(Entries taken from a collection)
^^^^^^^^^^^^^^^^

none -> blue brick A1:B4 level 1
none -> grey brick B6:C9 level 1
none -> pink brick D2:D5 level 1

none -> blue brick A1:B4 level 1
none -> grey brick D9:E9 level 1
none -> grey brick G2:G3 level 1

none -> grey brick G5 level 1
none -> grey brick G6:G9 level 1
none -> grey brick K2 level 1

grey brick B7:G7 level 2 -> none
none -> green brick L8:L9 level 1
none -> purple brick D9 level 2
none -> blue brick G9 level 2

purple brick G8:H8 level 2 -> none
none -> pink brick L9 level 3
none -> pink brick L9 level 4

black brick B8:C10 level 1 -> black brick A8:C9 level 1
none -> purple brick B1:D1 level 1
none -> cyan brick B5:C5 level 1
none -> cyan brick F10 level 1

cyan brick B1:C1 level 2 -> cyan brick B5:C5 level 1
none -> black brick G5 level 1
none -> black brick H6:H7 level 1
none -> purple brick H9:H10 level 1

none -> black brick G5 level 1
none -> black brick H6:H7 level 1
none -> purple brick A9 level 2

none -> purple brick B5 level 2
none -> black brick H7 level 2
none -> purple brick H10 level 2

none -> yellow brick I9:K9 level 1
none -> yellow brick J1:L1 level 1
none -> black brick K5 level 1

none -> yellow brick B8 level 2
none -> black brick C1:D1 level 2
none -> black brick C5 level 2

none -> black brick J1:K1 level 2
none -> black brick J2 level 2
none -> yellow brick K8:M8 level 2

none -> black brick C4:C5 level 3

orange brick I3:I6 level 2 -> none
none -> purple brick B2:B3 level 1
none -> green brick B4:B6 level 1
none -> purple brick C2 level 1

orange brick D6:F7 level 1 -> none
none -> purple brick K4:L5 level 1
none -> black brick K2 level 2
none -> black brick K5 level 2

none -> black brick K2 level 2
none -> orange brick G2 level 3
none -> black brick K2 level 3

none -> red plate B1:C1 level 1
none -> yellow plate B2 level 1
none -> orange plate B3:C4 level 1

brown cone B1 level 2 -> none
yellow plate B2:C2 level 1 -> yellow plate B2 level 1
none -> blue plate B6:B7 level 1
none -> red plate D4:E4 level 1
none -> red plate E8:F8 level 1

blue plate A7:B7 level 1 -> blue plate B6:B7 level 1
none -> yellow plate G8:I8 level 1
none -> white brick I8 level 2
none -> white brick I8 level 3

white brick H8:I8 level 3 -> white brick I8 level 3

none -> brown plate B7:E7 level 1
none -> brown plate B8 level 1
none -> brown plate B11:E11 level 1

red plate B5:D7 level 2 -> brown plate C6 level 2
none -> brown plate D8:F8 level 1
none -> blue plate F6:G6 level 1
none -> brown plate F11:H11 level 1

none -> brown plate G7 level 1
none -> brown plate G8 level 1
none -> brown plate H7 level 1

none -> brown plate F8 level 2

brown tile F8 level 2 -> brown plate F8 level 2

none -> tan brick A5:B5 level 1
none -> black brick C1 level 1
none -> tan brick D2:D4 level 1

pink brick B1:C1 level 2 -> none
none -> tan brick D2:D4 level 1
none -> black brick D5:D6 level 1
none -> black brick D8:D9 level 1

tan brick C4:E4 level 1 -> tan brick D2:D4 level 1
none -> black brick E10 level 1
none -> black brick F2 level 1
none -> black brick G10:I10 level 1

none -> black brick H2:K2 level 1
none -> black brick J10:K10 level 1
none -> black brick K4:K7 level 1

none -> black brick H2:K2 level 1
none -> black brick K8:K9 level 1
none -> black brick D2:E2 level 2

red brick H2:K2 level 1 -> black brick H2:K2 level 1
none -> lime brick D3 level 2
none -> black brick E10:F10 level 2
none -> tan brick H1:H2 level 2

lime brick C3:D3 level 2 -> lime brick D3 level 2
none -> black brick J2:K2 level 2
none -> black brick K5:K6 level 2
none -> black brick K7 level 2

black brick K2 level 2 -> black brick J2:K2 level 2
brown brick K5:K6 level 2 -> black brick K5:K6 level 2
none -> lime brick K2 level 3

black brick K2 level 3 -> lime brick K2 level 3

^^^^^^^^^^^^^^^^

** Task goal **
A copy of each line in the data above that holds the string "pink" is needed.

** Response box **
none -> pink brick D2:D5 level 1
none -> pink brick L9 level 3
none -> pink brick L9 level 4
pink brick B1:C1 level 2 -> none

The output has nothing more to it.